══ INFORMATION GIVEN ══

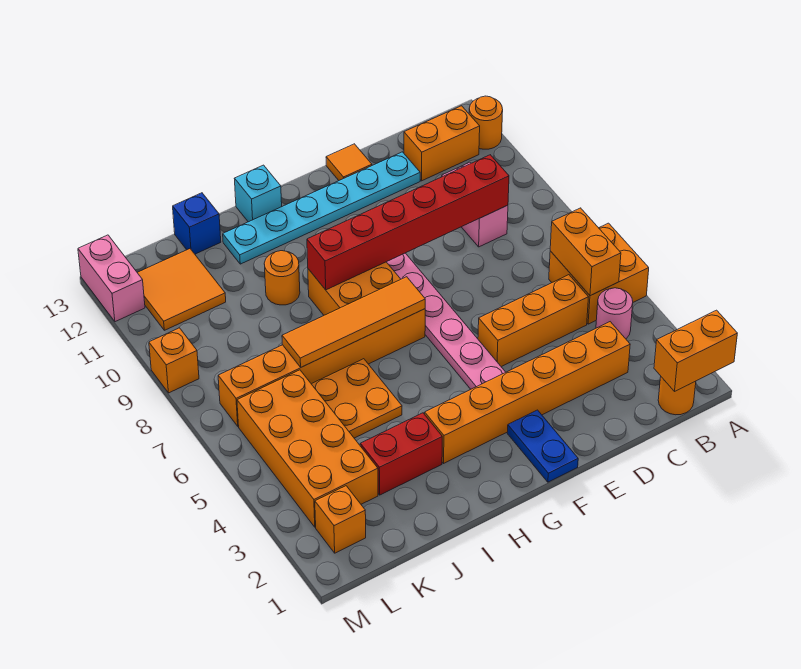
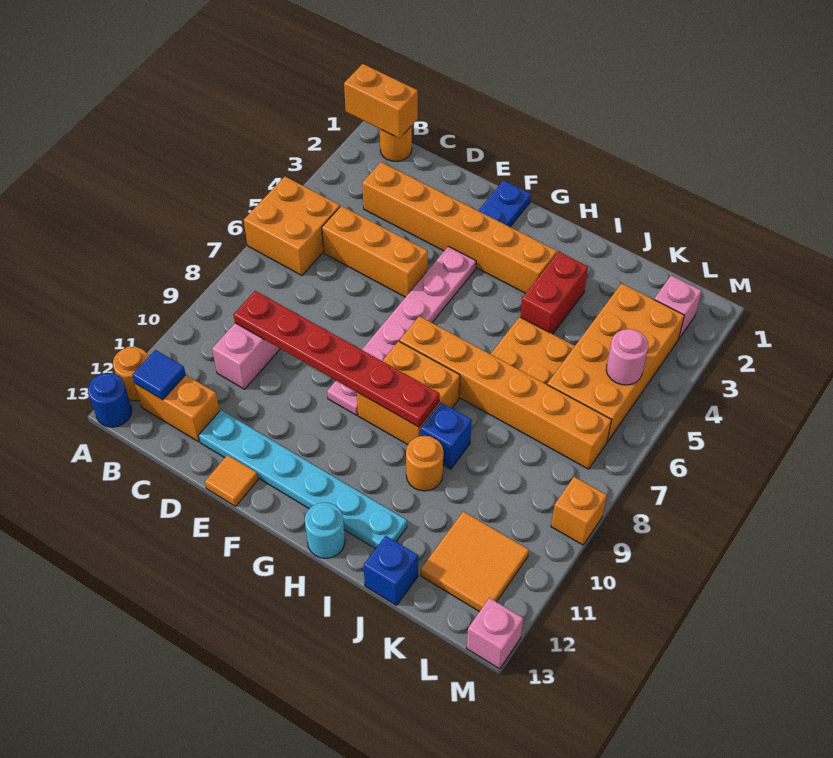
none -> blue round brick A13 level 1
pink round brick B4 level 1 -> pink round brick L5 level 2
orange brick B5:B6 level 2 -> none
none -> blue tile B12 level 2
red brick C9:H9 level 2 -> red plate C9:H9 level 2
orange tile G7:J7 level 2 -> none
cyan brick H13 level 1 -> cyan round brick H13 level 1
red brick I3:J3 level 1 -> red brick I3:I4 level 1
none -> blue brick I9 level 1
orange brick L2 level 1 -> pink brick L2 level 1
pink brick M12:M13 level 1 -> pink brick M13 level 1

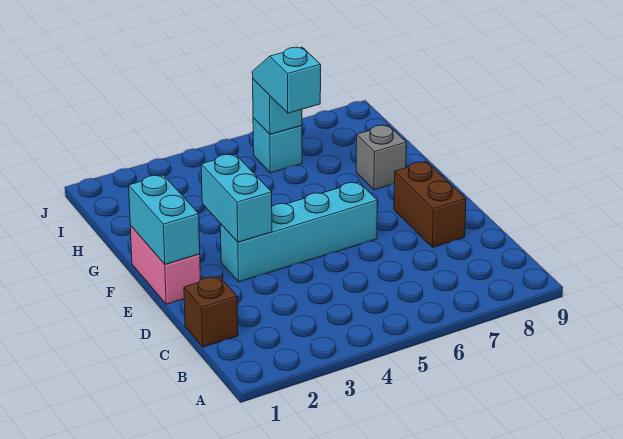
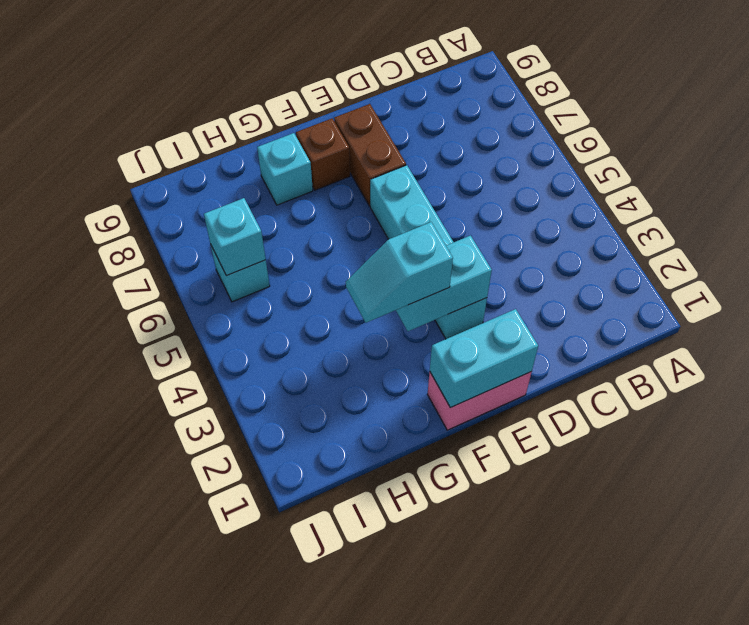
brown brick C1 level 1 -> brown brick F8 level 1
brown brick D8:E8 level 1 -> brown brick E7:E8 level 1
grey brick G8 level 1 -> cyan brick G8 level 1
cyan slope H6:I6 level 3 top H -> cyan slope F3:G3 level 3 top F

═══

▶ EXERCISE INSTRUCTIONS
Each record must be set down again without alteration, and no picture may be carried over.

▶ RESPONSE BOX
none -> blue round brick A13 level 1
pink round brick B4 level 1 -> pink round brick L5 level 2
orange brick B5:B6 level 2 -> none
none -> blue tile B12 level 2
red brick C9:H9 level 2 -> red plate C9:H9 level 2
orange tile G7:J7 level 2 -> none
cyan brick H13 level 1 -> cyan round brick H13 level 1
red brick I3:J3 level 1 -> red brick I3:I4 level 1
none -> blue brick I9 level 1
orange brick L2 level 1 -> pink brick L2 level 1
pink brick M12:M13 level 1 -> pink brick M13 level 1

brown brick C1 level 1 -> brown brick F8 level 1
brown brick D8:E8 level 1 -> brown brick E7:E8 level 1
grey brick G8 level 1 -> cyan brick G8 level 1
cyan slope H6:I6 level 3 top H -> cyan slope F3:G3 level 3 top F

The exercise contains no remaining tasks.